Records contained in a dataset
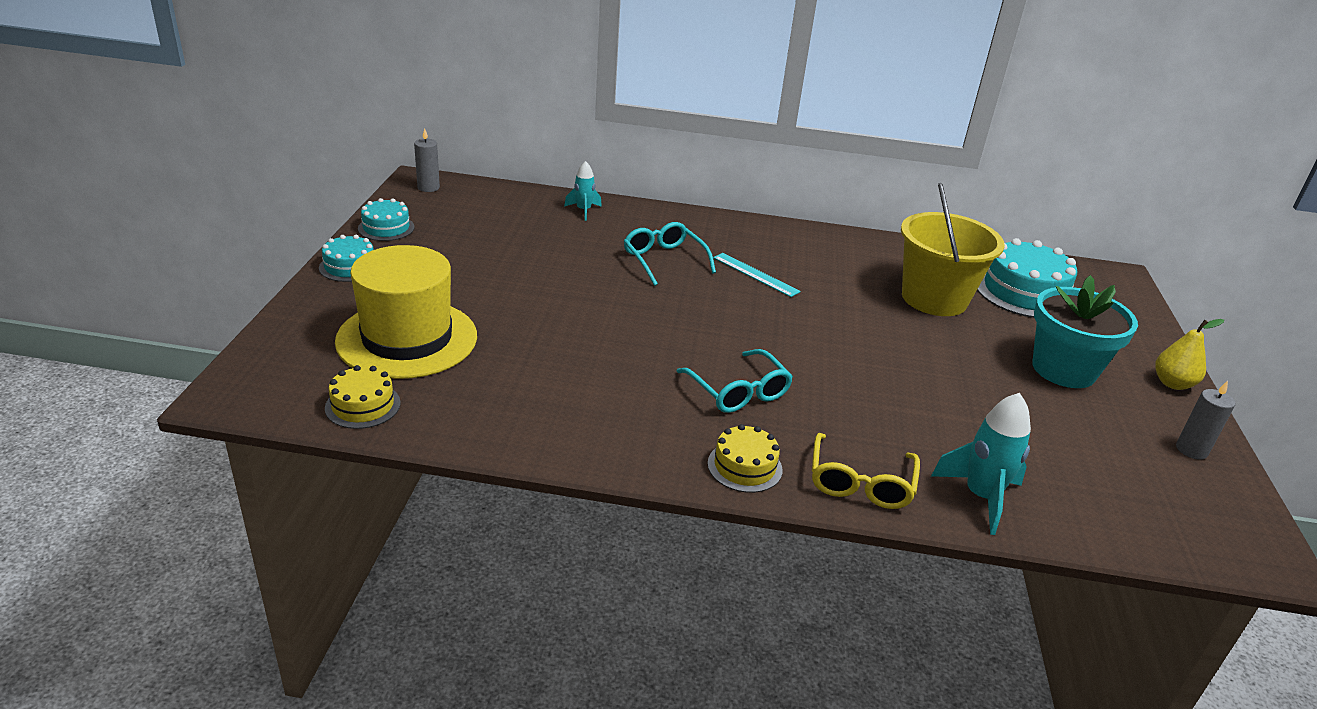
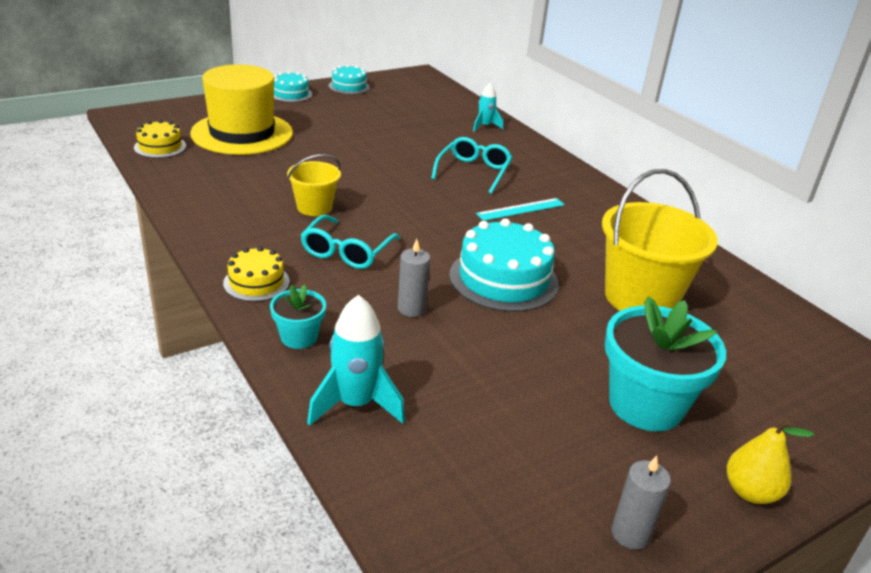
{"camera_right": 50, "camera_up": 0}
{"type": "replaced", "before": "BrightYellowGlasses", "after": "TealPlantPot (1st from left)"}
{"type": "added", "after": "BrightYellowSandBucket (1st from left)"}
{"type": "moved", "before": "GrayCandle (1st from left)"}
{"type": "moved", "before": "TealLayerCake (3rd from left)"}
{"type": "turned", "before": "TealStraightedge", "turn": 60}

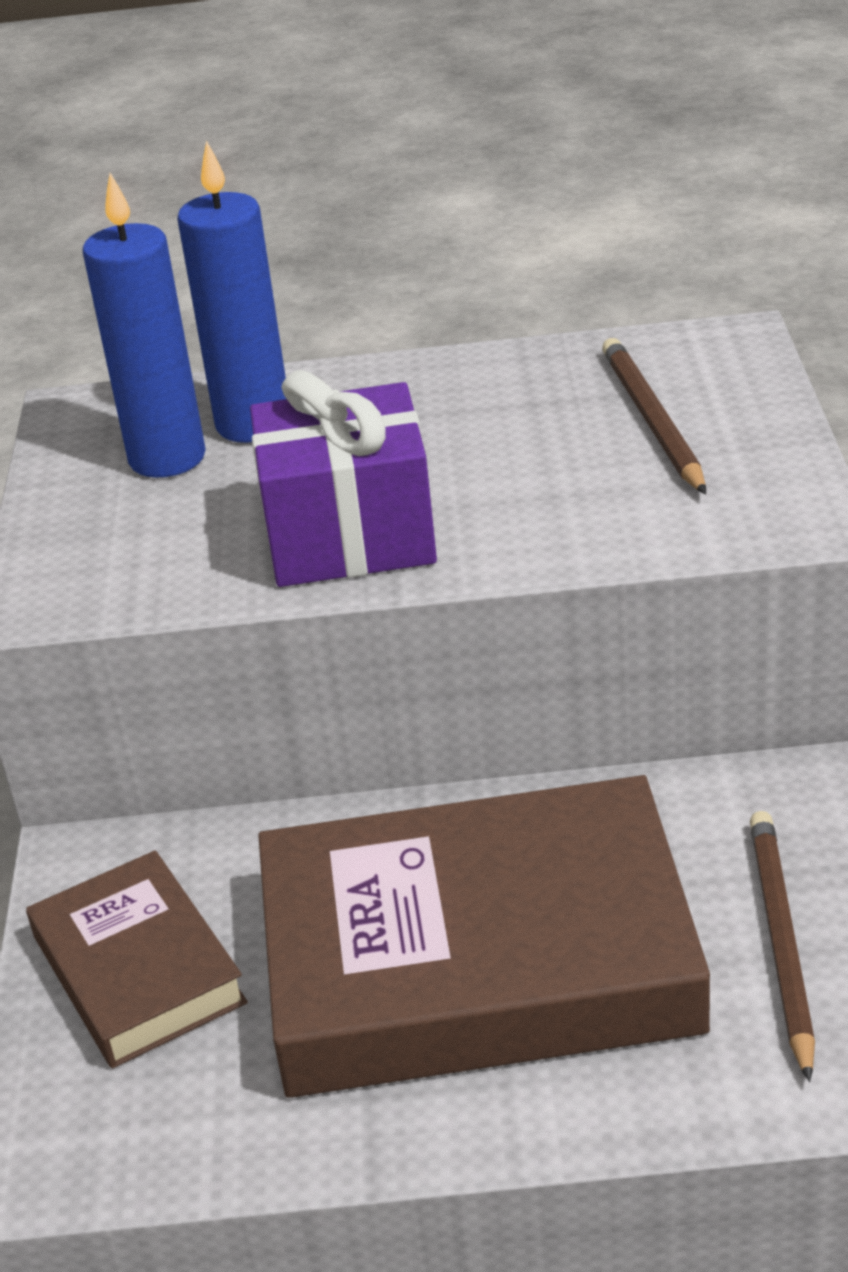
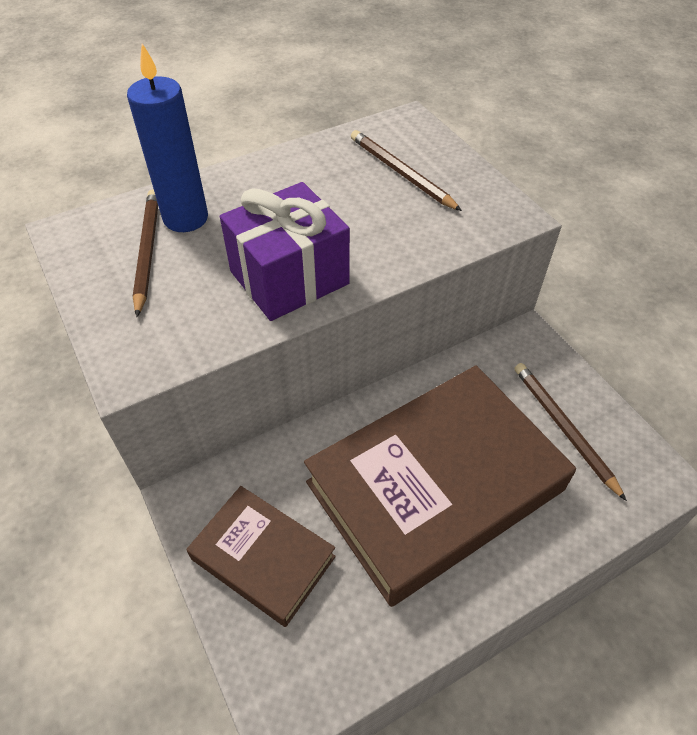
{"camera_right": -30, "camera_up": 15}
{"type": "replaced", "before": "RoyalBlueCandle (1st from left)", "after": "BrownLeadPencil (1st from left)"}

> **Task**
The copy should match each line above exactly and contain no images.

> **Response to the task**
{"camera_right": 50, "camera_up": 0}
{"type": "replaced", "before": "BrightYellowGlasses", "after": "TealPlantPot (1st from left)"}
{"type": "added", "after": "BrightYellowSandBucket (1st from left)"}
{"type": "moved", "before": "GrayCandle (1st from left)"}
{"type": "moved", "before": "TealLayerCake (3rd from left)"}
{"type": "turned", "before": "TealStraightedge", "turn": 60}

{"camera_right": -30, "camera_up": 15}
{"type": "replaced", "before": "RoyalBlueCandle (1st from left)", "after": "BrownLeadPencil (1st from left)"}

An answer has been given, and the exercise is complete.